_ABOUT THIS EXERCISE_
Give again every line from the one with "BARO1 pin SDA: D3 -> A0" through the last line of the data, exactly, and leave out the lines before it.

_RECORD EXCERPTS_
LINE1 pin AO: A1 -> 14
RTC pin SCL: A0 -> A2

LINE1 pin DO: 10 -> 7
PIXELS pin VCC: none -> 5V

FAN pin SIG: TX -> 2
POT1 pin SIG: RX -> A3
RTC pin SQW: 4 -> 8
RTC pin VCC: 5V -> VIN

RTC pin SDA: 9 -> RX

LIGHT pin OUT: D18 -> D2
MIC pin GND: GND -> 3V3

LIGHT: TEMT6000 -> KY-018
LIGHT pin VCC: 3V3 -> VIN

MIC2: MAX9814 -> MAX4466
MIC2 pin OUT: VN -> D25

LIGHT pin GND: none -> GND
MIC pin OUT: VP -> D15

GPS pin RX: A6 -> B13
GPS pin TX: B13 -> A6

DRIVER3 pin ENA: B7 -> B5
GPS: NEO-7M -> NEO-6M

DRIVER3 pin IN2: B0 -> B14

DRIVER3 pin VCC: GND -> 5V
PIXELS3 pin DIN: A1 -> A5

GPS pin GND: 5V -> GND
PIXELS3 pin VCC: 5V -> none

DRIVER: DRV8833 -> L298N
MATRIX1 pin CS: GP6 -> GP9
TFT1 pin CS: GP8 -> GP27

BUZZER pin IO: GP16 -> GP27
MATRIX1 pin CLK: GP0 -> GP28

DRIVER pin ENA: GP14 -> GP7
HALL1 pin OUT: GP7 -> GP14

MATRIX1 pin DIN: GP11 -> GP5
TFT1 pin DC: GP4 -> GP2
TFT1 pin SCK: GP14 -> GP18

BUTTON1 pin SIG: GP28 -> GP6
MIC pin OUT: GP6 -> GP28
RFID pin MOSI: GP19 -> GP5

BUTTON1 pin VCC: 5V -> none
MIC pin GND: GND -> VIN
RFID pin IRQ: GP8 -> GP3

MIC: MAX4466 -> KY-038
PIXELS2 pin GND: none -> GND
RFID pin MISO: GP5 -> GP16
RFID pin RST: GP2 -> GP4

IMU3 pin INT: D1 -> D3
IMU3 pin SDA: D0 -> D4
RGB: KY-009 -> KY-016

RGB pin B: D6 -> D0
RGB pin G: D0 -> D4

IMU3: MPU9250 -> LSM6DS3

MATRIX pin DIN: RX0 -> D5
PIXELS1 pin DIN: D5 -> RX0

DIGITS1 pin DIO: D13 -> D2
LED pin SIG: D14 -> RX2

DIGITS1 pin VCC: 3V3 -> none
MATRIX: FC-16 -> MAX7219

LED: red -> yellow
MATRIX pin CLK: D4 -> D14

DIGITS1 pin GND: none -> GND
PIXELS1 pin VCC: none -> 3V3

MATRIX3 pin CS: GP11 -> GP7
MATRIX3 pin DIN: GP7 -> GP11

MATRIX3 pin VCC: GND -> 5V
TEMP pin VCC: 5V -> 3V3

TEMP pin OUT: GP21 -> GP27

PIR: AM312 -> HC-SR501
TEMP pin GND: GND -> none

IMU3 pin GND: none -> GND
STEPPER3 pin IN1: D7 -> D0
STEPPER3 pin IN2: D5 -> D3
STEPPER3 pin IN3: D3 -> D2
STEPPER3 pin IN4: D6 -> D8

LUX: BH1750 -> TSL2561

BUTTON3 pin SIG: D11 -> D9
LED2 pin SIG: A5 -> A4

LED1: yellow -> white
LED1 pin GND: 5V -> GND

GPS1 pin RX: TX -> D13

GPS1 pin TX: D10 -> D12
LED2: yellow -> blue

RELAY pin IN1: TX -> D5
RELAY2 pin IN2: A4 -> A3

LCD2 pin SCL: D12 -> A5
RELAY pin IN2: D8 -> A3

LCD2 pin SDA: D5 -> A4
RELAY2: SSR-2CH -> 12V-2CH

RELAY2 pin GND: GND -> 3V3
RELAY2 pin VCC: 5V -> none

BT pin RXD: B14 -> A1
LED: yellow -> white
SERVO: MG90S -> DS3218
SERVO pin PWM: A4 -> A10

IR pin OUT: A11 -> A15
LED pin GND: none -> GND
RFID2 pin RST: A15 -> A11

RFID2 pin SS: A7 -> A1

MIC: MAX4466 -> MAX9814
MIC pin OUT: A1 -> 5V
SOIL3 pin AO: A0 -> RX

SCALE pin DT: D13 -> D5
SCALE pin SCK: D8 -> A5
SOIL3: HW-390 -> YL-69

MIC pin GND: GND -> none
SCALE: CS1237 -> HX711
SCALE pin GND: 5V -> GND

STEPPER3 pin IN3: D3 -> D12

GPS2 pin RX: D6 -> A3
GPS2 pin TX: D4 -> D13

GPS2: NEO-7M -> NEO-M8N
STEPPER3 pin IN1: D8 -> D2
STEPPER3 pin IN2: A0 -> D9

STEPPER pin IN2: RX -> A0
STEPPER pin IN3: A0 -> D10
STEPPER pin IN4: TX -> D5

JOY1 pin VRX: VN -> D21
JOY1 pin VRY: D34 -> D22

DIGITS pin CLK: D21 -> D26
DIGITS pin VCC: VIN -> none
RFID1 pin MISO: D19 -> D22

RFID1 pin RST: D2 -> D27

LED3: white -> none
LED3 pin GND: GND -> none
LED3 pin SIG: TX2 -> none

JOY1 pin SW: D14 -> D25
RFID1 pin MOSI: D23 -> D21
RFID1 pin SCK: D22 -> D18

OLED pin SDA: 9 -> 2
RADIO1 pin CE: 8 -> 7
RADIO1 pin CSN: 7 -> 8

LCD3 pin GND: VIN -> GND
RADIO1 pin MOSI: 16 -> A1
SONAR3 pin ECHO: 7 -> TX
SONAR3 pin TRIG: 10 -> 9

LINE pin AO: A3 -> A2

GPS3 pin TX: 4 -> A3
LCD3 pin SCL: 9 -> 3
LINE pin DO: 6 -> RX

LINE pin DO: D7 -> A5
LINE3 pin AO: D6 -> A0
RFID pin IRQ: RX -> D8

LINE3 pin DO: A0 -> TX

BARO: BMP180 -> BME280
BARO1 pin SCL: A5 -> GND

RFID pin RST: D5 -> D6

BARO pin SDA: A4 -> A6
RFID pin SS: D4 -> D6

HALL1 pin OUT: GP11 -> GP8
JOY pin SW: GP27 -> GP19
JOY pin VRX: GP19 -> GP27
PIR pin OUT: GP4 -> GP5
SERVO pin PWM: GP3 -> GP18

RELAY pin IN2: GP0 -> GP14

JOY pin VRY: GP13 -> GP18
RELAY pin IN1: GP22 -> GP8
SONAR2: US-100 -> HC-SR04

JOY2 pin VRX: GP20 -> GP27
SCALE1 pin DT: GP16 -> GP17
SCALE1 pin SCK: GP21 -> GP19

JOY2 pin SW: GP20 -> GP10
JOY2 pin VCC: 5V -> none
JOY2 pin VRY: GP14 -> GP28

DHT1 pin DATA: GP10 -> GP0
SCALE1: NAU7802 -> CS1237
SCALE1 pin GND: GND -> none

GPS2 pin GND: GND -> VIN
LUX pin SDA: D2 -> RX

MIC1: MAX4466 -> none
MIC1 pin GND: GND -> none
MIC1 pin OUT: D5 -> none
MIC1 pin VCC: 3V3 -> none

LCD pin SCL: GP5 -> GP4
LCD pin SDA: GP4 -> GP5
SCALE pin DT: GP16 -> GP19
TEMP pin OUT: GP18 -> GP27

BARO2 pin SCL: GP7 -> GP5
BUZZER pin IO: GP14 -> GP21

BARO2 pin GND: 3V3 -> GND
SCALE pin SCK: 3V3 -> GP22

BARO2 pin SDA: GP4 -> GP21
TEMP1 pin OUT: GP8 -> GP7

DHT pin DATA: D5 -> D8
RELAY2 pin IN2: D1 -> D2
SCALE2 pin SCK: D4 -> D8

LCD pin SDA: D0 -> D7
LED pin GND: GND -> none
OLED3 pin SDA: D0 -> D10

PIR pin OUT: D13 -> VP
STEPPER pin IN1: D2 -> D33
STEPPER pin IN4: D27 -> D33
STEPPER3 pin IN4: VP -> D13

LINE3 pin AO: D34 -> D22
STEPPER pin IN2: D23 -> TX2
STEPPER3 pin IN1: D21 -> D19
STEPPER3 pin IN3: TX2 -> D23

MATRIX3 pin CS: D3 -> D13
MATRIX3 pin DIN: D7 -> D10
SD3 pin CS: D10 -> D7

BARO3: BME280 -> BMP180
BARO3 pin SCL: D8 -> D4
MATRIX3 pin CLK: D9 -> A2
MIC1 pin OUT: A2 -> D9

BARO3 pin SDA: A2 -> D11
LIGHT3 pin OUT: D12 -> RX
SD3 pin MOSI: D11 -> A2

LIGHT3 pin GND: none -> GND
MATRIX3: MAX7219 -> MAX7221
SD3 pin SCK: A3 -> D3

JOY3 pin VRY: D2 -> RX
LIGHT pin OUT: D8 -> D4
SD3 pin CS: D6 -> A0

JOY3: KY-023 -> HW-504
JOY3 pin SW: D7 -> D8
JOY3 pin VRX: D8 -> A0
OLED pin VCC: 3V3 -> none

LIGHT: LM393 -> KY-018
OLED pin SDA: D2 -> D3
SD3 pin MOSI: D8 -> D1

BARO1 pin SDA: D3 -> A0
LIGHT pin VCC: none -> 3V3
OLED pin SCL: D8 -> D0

_SOLUTION TO THE PROBLEM_
BARO1 pin SDA: D3 -> A0
LIGHT pin VCC: none -> 3V3
OLED pin SCL: D8 -> D0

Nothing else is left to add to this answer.